WORK ORDER: Show all lines from the listing below that contain "longest".

------ DATA FOR ANALYSIS

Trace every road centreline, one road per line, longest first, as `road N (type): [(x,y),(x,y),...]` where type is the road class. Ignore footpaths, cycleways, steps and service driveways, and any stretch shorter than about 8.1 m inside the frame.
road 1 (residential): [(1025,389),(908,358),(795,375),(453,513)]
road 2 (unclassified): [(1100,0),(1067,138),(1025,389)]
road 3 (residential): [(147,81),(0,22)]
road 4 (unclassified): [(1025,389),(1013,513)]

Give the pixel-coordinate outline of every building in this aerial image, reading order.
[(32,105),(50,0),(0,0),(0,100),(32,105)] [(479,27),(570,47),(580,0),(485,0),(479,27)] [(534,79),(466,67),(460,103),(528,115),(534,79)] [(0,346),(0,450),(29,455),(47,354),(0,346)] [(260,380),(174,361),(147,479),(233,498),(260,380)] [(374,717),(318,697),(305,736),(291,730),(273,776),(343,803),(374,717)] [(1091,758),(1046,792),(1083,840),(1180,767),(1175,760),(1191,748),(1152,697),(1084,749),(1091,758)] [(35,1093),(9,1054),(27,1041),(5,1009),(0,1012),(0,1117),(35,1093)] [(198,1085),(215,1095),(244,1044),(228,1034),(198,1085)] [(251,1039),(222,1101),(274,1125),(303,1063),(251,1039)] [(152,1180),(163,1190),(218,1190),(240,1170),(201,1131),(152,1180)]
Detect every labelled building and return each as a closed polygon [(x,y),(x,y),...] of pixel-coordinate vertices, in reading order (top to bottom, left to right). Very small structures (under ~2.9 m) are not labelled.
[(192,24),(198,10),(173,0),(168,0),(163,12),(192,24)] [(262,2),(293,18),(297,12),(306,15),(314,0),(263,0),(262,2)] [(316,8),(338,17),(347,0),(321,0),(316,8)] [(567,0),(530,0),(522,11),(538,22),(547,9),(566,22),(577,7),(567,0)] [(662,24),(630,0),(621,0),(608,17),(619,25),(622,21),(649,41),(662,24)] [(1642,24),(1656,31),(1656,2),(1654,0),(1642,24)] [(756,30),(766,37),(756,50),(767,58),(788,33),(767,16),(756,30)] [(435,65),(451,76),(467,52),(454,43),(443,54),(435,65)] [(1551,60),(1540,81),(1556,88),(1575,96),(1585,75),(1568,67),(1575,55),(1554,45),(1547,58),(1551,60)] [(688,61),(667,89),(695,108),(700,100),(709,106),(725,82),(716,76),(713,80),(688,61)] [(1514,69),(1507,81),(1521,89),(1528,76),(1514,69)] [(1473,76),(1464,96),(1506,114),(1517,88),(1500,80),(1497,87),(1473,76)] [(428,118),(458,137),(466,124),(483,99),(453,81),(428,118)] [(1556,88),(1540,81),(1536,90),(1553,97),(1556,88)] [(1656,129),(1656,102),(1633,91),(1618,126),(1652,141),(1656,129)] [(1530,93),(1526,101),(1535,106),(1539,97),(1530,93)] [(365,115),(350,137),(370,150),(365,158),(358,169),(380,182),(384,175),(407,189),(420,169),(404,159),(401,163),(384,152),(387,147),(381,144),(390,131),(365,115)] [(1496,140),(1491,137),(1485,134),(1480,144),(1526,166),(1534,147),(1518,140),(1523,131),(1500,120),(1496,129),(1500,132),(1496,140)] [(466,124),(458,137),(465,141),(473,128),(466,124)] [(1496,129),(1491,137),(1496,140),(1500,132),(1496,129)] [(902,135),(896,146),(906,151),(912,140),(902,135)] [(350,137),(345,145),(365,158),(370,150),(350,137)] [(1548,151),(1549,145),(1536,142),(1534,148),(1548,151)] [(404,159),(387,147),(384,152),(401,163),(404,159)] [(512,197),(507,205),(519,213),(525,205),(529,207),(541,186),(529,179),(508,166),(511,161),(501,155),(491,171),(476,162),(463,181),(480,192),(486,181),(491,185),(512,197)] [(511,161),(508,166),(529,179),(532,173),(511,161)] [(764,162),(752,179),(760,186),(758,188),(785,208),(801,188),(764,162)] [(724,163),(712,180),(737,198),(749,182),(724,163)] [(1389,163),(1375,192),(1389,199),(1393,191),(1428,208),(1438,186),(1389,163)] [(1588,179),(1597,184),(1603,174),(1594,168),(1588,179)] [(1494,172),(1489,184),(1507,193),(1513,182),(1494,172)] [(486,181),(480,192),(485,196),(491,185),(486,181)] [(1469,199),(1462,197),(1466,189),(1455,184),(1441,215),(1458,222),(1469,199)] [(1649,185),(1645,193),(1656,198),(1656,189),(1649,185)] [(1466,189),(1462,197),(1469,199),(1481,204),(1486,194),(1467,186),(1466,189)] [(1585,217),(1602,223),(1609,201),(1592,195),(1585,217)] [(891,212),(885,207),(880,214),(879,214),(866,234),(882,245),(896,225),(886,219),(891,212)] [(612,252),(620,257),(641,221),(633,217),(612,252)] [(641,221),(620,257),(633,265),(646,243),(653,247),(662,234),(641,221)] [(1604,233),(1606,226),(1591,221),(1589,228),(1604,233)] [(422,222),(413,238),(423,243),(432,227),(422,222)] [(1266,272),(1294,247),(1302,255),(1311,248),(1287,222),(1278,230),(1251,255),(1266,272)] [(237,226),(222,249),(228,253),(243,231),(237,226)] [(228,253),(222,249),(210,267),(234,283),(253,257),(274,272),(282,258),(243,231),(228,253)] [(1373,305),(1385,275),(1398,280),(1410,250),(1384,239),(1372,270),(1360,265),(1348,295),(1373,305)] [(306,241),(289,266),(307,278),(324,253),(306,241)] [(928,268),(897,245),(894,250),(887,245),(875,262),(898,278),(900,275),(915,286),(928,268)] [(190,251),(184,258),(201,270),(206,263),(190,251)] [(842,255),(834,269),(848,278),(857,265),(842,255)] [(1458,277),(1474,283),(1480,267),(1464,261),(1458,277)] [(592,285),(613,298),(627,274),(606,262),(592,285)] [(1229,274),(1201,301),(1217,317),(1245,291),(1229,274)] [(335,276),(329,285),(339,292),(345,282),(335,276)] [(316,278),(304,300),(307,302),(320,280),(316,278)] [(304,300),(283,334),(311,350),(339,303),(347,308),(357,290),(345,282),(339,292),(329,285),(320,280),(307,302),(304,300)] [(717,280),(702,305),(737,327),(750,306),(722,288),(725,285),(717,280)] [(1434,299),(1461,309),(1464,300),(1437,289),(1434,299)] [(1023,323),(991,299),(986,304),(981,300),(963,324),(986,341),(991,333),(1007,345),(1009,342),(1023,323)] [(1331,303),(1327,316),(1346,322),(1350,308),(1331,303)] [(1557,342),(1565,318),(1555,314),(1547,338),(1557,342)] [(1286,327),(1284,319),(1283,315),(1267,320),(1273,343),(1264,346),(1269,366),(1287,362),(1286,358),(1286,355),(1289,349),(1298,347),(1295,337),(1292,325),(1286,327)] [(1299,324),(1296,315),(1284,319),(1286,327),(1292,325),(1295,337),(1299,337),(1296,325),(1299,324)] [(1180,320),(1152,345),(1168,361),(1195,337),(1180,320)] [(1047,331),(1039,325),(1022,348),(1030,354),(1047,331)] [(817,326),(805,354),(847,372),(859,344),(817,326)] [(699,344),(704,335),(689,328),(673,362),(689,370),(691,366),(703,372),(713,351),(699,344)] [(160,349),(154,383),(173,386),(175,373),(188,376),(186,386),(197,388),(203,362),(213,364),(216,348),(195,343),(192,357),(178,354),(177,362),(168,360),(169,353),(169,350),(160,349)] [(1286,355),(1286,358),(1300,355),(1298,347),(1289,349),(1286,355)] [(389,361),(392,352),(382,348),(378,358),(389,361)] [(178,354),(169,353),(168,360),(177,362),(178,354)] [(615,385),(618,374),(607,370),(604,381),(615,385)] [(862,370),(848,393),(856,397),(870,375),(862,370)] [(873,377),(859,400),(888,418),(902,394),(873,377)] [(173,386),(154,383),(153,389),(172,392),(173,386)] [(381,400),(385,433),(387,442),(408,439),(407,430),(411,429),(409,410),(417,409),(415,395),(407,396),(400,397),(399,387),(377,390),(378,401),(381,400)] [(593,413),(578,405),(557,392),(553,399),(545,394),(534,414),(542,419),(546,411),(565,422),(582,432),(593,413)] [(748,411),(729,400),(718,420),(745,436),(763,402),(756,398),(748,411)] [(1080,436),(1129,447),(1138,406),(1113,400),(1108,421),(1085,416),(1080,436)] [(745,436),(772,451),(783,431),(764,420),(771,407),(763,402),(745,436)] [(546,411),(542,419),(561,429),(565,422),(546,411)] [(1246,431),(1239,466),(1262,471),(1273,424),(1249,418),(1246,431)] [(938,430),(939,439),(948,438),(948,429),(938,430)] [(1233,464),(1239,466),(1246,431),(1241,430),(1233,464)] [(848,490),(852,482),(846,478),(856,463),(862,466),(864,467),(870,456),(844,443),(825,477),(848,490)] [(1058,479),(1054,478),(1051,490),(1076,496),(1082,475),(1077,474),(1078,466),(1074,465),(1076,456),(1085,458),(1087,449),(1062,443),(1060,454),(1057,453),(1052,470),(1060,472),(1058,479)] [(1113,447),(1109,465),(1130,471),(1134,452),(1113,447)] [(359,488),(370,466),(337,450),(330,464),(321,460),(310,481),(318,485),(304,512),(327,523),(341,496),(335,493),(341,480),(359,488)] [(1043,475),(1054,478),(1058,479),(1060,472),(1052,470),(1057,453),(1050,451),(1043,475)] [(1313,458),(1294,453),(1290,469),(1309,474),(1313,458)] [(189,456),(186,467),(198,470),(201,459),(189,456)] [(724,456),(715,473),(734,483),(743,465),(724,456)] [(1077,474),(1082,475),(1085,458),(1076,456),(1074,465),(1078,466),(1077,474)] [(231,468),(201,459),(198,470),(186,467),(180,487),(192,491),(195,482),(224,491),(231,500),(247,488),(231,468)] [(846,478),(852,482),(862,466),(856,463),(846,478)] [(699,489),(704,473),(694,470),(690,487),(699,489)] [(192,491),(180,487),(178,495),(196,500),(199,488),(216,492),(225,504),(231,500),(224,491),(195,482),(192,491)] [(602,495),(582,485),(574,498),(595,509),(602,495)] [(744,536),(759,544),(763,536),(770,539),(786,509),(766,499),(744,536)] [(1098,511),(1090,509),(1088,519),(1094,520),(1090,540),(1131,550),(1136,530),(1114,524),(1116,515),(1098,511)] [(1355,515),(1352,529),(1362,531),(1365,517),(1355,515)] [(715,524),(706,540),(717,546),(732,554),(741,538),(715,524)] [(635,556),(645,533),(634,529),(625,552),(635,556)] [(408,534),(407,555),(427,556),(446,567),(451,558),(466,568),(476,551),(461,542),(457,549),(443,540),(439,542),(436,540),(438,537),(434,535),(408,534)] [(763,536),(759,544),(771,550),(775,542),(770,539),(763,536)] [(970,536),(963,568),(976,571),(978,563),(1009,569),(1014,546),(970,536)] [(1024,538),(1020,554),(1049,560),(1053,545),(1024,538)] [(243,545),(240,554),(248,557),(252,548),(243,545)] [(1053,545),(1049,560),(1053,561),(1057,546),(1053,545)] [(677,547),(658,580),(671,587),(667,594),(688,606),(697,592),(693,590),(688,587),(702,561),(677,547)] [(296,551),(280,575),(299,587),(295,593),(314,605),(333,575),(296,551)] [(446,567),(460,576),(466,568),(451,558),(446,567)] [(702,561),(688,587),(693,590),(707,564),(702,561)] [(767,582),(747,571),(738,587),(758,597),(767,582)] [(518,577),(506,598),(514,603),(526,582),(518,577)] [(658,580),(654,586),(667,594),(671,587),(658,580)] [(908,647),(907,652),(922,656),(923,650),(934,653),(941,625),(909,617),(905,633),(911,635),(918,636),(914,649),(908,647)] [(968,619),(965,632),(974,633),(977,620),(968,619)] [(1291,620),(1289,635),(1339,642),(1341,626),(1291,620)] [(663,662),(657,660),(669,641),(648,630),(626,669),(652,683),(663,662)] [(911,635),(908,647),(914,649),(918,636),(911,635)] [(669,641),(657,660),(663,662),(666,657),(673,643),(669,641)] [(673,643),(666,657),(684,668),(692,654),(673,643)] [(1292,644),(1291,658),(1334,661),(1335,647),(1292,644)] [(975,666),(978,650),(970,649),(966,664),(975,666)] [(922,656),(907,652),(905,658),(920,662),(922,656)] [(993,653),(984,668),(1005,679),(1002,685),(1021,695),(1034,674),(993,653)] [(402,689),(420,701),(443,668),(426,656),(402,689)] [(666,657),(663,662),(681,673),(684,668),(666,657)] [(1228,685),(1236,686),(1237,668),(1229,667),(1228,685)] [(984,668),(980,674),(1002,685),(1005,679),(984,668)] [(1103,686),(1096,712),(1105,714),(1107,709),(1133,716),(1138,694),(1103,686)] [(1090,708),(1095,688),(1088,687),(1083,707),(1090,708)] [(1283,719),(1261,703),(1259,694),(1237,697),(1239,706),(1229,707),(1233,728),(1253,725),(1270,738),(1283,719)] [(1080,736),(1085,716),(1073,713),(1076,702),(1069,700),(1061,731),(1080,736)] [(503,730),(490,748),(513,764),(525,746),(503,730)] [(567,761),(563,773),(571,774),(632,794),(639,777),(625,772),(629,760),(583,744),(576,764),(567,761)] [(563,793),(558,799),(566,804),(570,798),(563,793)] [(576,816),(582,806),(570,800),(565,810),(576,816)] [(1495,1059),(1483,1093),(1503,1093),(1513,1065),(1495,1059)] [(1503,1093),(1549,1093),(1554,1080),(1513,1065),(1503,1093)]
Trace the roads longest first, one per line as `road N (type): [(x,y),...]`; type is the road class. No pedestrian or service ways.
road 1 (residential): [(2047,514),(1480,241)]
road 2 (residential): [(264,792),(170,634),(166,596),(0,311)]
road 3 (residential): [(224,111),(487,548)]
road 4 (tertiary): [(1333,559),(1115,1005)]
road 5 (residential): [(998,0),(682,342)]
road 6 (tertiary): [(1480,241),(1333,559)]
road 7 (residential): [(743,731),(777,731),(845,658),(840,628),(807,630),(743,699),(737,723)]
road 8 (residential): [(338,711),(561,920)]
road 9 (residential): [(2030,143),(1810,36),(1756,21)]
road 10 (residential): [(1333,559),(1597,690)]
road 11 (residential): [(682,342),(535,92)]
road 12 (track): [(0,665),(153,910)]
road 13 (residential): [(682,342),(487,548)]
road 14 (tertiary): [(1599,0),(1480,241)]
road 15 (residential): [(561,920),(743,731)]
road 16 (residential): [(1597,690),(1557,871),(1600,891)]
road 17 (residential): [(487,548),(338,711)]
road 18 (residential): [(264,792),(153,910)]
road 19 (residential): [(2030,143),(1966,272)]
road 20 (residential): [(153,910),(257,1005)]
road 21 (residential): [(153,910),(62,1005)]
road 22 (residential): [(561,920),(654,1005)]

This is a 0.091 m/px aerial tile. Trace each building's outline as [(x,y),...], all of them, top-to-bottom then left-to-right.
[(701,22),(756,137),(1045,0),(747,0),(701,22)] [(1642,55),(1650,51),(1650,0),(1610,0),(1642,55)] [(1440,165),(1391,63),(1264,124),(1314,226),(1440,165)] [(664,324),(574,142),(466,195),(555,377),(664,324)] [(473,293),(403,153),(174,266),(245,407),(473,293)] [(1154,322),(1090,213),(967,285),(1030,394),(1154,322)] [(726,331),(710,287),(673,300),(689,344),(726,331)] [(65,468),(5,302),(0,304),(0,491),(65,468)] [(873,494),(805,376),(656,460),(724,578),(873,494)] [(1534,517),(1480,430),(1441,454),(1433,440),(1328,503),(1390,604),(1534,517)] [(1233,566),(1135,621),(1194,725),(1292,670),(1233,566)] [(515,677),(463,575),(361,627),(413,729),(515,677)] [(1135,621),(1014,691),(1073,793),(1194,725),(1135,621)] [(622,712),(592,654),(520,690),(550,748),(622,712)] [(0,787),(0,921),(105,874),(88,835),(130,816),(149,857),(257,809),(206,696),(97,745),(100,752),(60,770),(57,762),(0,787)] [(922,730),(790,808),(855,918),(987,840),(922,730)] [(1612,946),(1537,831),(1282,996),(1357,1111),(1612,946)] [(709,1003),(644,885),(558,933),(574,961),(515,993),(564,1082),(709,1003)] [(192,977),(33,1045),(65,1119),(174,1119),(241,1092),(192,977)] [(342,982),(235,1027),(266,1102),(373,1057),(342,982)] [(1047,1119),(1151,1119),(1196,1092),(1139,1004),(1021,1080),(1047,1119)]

------------

PROBLEM SOLUTION:
Trace every road centreline, one road per line, longest first, as `road N (type): [(x,y),(x,y),...]` where type is the road class. Ignore footpaths, cycleways, steps and service driveways, and any stretch shorter than about 8.1 m inside the frame.
Trace the roads longest first, one per line as `road N (type): [(x,y),...]`; type is the road class. No pedestrian or service ways.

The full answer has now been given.